BEGIN

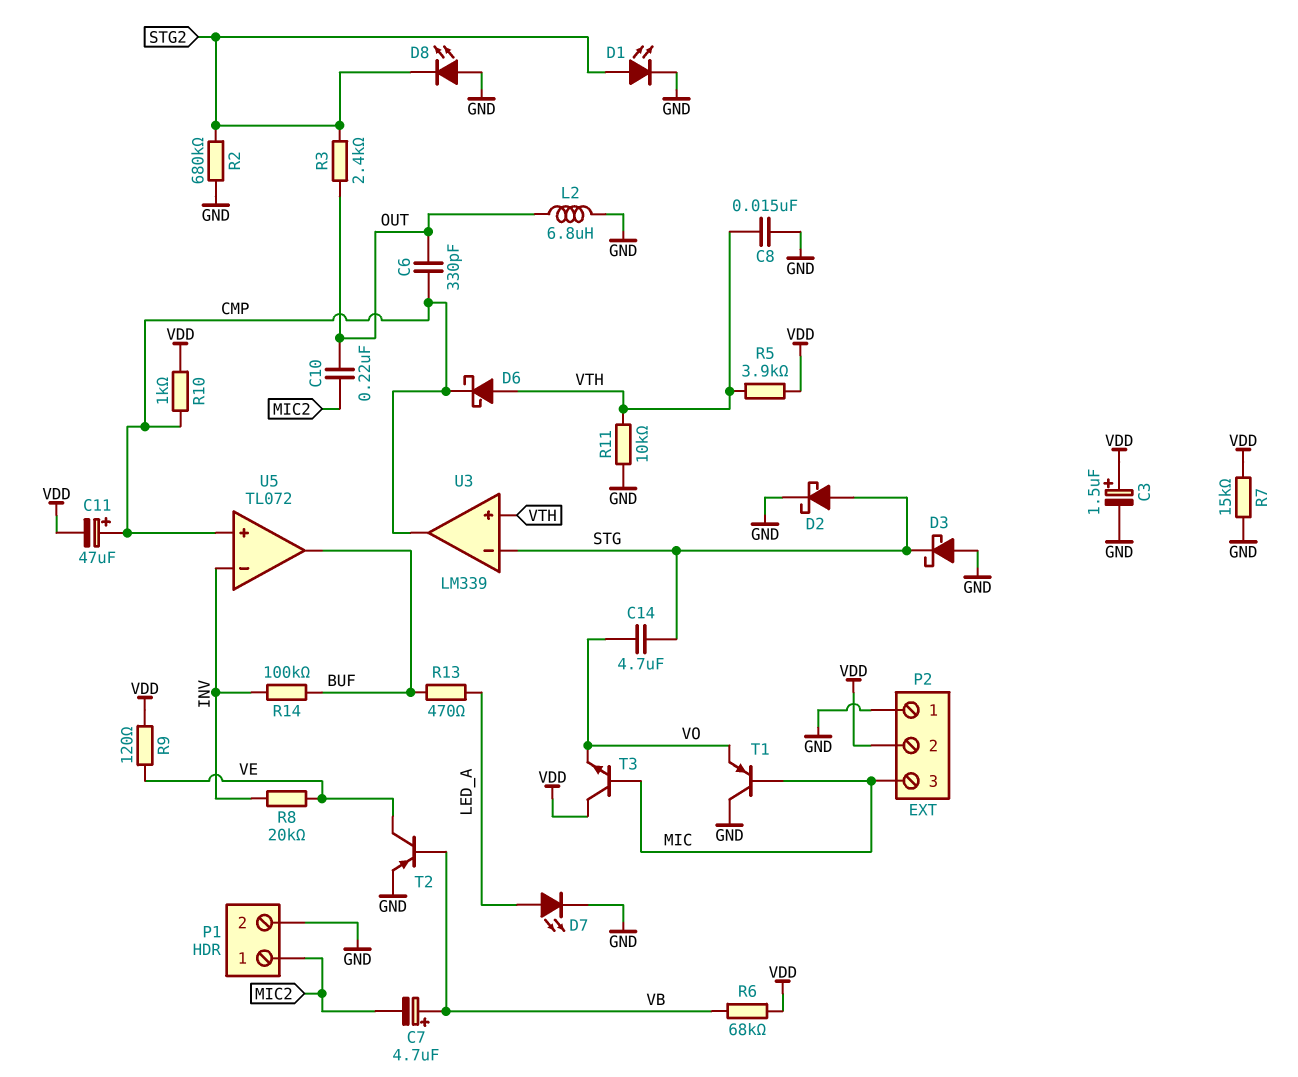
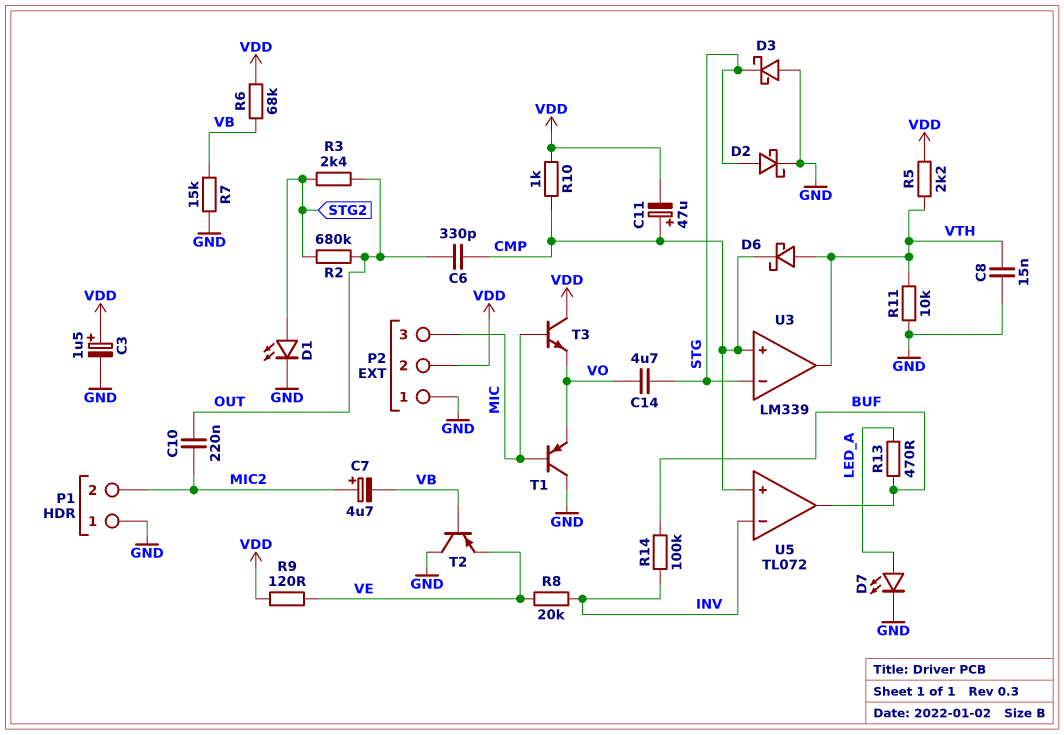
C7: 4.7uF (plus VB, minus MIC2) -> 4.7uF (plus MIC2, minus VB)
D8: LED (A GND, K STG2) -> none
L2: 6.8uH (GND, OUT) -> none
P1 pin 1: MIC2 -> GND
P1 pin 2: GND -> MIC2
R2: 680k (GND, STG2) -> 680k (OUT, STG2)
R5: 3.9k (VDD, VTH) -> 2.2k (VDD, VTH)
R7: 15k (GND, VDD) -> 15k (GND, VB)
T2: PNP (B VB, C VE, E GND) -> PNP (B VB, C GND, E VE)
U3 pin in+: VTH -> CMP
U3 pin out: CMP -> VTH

END

▶ **Your goal**: The expected output is every line of the data, unchanged, with the pictures skipped.

▶ **Answer**:
C7: 4.7uF (plus VB, minus MIC2) -> 4.7uF (plus MIC2, minus VB)
D8: LED (A GND, K STG2) -> none
L2: 6.8uH (GND, OUT) -> none
P1 pin 1: MIC2 -> GND
P1 pin 2: GND -> MIC2
R2: 680k (GND, STG2) -> 680k (OUT, STG2)
R5: 3.9k (VDD, VTH) -> 2.2k (VDD, VTH)
R7: 15k (GND, VDD) -> 15k (GND, VB)
T2: PNP (B VB, C VE, E GND) -> PNP (B VB, C GND, E VE)
U3 pin in+: VTH -> CMP
U3 pin out: CMP -> VTH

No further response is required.